Given data Block Start
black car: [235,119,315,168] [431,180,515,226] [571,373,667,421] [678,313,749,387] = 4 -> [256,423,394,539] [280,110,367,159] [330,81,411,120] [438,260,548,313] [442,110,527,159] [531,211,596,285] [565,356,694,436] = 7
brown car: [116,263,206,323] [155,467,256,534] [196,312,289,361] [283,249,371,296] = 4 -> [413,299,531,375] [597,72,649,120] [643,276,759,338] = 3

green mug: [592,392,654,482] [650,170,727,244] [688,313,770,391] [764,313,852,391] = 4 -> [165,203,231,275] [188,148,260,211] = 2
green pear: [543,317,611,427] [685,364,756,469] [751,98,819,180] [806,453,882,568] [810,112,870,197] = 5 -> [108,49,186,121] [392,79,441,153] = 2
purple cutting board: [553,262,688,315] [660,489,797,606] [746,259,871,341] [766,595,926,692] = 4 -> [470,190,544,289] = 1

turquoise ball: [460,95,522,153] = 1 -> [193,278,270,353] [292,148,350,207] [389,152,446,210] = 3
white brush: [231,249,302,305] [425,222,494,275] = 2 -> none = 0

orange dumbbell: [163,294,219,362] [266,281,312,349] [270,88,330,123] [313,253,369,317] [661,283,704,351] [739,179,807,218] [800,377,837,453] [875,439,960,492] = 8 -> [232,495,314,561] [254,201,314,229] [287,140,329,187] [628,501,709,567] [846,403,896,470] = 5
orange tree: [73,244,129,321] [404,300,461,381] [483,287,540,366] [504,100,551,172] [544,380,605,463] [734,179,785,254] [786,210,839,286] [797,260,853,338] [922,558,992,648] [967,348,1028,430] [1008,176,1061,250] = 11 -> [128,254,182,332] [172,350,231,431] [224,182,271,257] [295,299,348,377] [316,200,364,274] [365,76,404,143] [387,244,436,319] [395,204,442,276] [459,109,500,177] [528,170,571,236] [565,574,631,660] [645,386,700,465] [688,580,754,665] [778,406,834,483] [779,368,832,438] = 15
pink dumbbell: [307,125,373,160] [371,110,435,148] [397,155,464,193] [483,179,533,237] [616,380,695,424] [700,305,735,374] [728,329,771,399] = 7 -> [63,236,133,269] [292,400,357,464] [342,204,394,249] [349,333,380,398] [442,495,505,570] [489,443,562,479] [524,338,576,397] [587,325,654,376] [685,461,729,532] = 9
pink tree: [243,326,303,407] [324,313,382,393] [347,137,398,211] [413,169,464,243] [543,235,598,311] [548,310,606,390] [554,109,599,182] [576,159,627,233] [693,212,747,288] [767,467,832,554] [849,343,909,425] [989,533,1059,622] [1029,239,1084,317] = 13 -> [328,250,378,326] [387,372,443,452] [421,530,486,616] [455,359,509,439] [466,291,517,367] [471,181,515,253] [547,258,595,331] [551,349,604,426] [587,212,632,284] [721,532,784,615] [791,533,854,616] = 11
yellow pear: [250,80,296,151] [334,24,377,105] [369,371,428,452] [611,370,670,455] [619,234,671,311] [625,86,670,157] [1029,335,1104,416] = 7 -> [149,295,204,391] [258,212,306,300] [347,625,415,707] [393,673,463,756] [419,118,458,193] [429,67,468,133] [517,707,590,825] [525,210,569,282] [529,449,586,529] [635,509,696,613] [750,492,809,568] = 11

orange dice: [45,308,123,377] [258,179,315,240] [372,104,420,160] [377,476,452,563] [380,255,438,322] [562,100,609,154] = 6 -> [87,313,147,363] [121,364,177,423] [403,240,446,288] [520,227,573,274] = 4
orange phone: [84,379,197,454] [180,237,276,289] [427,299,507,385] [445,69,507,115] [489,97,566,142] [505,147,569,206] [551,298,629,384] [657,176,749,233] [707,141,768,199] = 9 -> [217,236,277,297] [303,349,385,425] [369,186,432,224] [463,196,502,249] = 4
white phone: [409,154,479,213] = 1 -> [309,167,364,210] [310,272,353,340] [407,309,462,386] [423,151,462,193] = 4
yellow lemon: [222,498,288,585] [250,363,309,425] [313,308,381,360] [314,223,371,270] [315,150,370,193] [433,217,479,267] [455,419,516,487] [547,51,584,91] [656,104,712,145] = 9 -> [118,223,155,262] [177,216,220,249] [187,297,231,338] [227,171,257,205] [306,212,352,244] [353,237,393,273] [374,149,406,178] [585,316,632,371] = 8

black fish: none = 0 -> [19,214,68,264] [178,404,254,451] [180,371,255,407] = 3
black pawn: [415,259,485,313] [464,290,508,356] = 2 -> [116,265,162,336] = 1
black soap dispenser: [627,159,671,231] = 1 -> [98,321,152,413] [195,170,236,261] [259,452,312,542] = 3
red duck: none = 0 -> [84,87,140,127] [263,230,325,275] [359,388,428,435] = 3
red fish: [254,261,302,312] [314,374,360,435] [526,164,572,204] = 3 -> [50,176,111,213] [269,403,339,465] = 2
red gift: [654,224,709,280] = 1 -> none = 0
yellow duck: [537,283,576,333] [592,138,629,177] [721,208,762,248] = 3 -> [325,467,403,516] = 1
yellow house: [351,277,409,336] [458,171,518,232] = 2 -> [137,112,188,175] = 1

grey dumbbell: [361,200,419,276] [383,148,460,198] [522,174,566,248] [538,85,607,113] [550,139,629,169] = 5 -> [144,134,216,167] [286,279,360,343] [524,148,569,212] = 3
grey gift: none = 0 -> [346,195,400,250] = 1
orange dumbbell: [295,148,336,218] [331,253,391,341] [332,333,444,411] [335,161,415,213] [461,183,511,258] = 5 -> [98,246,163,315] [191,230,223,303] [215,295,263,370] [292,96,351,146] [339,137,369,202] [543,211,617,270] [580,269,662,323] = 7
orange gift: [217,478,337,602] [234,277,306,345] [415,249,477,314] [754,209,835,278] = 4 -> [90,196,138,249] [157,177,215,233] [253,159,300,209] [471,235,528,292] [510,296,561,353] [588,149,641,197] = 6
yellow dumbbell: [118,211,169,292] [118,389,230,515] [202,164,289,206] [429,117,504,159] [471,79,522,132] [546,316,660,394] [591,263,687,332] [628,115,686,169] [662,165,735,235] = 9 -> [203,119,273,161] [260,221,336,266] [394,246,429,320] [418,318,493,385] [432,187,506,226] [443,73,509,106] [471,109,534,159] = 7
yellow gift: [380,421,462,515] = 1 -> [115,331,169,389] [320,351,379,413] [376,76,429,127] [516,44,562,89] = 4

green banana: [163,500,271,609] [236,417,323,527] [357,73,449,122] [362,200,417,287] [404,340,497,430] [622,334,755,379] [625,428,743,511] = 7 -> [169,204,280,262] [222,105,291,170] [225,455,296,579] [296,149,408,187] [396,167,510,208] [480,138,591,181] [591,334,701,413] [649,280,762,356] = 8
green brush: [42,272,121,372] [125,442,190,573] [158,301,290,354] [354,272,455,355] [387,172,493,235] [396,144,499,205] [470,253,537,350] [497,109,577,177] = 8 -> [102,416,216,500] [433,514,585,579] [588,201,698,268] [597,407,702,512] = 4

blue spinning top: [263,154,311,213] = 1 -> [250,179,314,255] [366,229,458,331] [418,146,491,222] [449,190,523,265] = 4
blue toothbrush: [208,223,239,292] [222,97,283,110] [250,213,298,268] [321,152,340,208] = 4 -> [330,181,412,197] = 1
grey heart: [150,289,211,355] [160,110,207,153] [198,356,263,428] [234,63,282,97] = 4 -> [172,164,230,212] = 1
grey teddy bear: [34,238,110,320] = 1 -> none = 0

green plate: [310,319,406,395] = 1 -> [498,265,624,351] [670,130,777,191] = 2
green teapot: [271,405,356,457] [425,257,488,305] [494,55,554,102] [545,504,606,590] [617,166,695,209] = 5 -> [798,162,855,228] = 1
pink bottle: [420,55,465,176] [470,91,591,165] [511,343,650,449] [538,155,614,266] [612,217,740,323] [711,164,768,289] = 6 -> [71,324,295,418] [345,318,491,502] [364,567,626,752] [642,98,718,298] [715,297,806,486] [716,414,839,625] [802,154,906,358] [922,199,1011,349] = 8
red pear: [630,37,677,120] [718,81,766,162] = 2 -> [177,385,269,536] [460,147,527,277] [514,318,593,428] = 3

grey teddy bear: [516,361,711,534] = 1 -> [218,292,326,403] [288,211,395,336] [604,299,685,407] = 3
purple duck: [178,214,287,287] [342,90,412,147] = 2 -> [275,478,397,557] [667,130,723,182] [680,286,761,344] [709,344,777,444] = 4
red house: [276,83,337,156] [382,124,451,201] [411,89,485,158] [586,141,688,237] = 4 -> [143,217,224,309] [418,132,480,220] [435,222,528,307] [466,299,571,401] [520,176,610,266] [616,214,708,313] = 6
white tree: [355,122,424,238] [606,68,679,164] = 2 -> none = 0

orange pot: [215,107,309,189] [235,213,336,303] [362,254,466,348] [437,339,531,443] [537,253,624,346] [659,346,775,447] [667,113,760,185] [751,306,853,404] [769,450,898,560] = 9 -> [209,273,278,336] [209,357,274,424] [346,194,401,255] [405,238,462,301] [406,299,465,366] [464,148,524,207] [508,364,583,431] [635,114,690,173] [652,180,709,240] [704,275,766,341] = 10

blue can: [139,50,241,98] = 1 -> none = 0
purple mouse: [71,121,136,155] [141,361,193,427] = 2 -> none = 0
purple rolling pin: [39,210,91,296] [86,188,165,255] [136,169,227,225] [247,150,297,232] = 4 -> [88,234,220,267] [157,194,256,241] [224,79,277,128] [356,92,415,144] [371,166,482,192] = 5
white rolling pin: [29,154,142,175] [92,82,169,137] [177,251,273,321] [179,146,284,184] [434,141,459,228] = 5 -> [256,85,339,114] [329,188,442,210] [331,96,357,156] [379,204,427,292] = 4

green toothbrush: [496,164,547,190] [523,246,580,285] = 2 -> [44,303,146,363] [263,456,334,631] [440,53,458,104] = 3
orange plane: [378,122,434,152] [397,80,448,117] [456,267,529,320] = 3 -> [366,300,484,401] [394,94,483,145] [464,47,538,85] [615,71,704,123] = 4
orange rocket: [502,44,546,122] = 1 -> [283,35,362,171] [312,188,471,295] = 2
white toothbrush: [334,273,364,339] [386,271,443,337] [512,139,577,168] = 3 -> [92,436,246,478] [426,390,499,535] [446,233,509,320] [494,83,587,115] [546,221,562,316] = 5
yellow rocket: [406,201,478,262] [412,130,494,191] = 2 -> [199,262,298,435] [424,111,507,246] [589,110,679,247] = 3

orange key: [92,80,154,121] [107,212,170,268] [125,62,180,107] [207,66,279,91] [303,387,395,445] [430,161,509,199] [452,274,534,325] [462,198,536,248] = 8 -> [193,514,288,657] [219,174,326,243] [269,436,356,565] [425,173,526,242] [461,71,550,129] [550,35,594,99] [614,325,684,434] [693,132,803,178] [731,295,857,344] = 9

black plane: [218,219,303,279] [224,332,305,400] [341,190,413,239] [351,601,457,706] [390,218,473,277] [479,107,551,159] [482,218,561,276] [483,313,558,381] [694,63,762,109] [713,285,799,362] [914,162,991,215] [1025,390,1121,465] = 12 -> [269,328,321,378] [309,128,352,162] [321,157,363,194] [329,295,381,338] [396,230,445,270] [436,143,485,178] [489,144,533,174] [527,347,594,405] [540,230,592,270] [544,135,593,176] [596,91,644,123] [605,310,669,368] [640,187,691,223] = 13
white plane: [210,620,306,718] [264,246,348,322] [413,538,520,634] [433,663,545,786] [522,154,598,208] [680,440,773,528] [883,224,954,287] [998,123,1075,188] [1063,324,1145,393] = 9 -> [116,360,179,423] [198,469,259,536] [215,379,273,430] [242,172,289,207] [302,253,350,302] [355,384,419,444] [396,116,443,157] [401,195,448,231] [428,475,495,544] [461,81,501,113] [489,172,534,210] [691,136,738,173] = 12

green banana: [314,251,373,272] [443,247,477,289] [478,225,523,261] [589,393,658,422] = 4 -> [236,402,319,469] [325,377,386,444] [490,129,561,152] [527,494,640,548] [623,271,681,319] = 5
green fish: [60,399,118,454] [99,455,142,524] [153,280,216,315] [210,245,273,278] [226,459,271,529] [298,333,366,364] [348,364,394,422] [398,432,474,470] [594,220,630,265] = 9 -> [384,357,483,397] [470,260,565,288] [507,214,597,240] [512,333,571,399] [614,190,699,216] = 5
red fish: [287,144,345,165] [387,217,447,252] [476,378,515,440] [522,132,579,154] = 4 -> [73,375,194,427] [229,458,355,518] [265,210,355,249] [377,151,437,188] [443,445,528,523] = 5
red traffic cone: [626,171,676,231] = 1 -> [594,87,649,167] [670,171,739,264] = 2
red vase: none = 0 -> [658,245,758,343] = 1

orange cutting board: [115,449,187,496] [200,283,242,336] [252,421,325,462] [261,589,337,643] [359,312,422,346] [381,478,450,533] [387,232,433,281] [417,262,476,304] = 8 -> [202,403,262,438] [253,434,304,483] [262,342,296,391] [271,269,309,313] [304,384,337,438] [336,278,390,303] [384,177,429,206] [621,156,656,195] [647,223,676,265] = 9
Given data Block End
Please, from the material above, copy only the lines from the line with "orange dice: [45,308,123,377]" up to and including the line with "orange phone: [84,379,197,454]", exactly as written.

» **Exercise output**:
orange dice: [45,308,123,377] [258,179,315,240] [372,104,420,160] [377,476,452,563] [380,255,438,322] [562,100,609,154] = 6 -> [87,313,147,363] [121,364,177,423] [403,240,446,288] [520,227,573,274] = 4
orange phone: [84,379,197,454] [180,237,276,289] [427,299,507,385] [445,69,507,115] [489,97,566,142] [505,147,569,206] [551,298,629,384] [657,176,749,233] [707,141,768,199] = 9 -> [217,236,277,297] [303,349,385,425] [369,186,432,224] [463,196,502,249] = 4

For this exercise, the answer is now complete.